---------- Data block

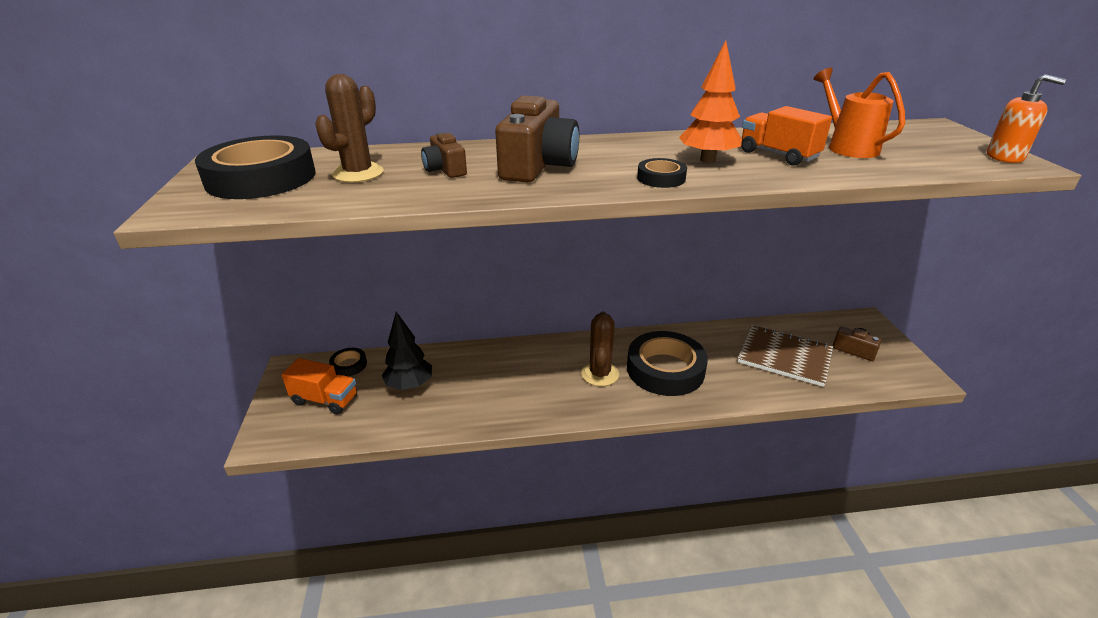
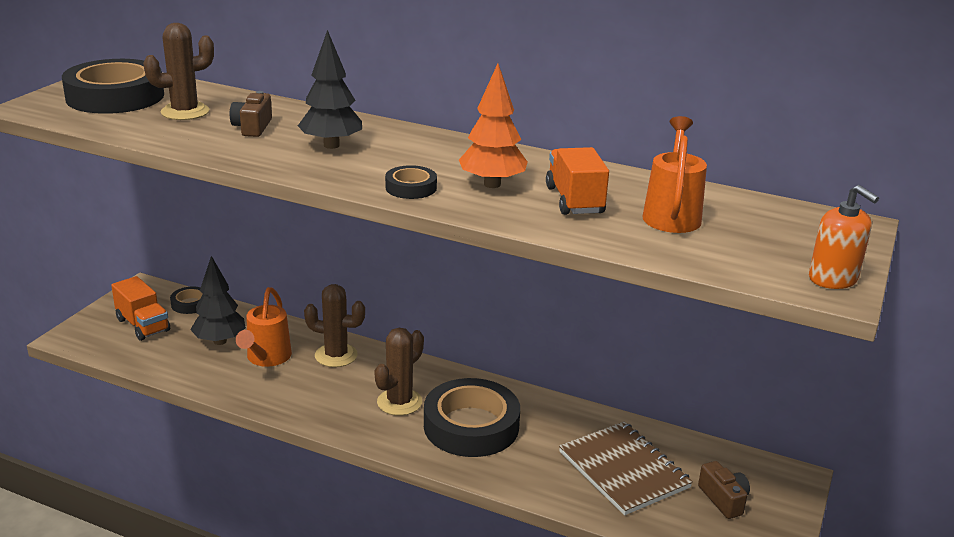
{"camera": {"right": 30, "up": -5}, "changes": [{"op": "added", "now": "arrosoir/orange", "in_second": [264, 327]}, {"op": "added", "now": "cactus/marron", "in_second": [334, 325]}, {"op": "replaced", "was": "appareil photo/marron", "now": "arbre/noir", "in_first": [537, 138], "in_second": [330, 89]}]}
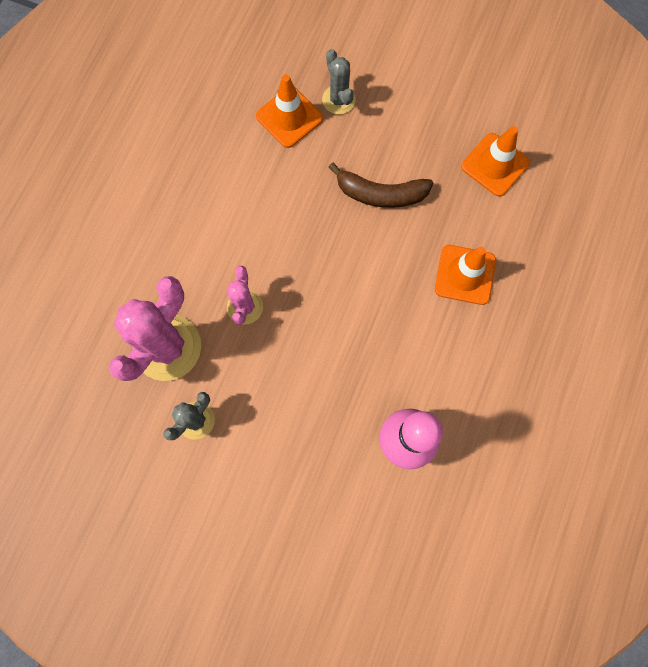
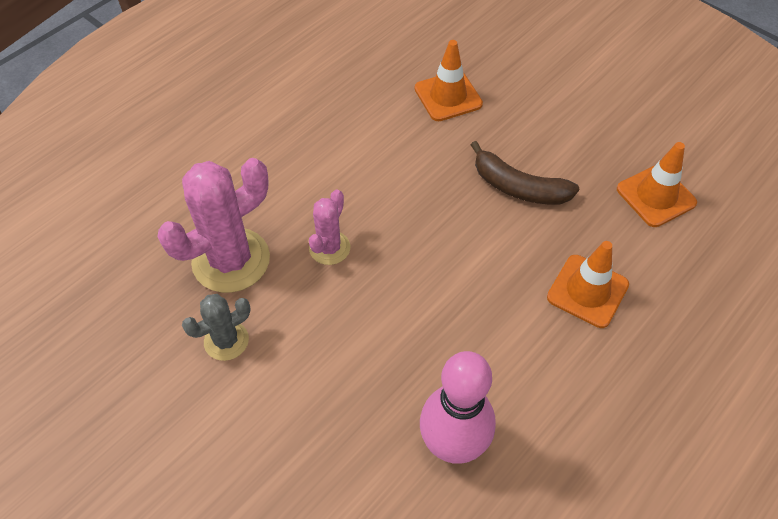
{"camera": {"right": 20, "up": -20}, "changes": [{"op": "removed", "was": "cactus/gris", "in_first": [339, 81]}]}
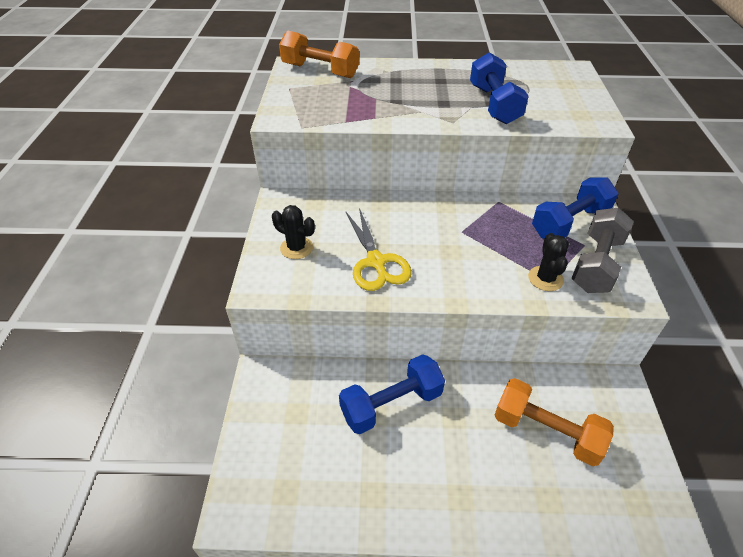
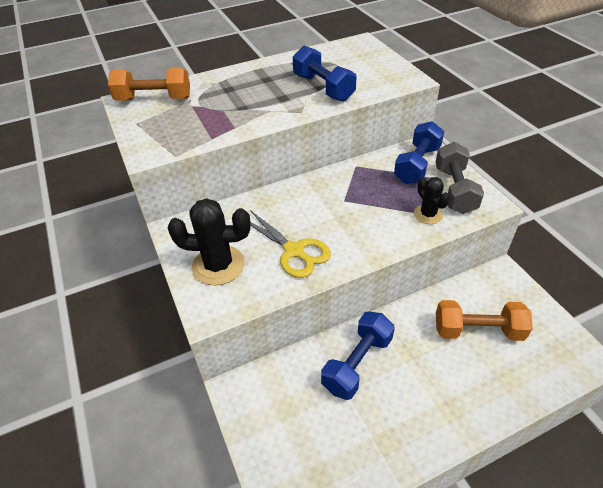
{"camera": {"right": -25, "up": 0}, "changes": [{"op": "resized", "was": "cactus/noir", "in_first": [293, 232], "in_second": [209, 242], "ratio": 1.69}]}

--------------------

Among the lines of the listing above, which ones hold "noir"? Copy them.

◆ Output of the exercise:
{"camera": {"right": 30, "up": -5}, "changes": [{"op": "added", "now": "arrosoir/orange", "in_second": [264, 327]}, {"op": "added", "now": "cactus/marron", "in_second": [334, 325]}, {"op": "replaced", "was": "appareil photo/marron", "now": "arbre/noir", "in_first": [537, 138], "in_second": [330, 89]}]}
{"camera": {"right": -25, "up": 0}, "changes": [{"op": "resized", "was": "cactus/noir", "in_first": [293, 232], "in_second": [209, 242], "ratio": 1.69}]}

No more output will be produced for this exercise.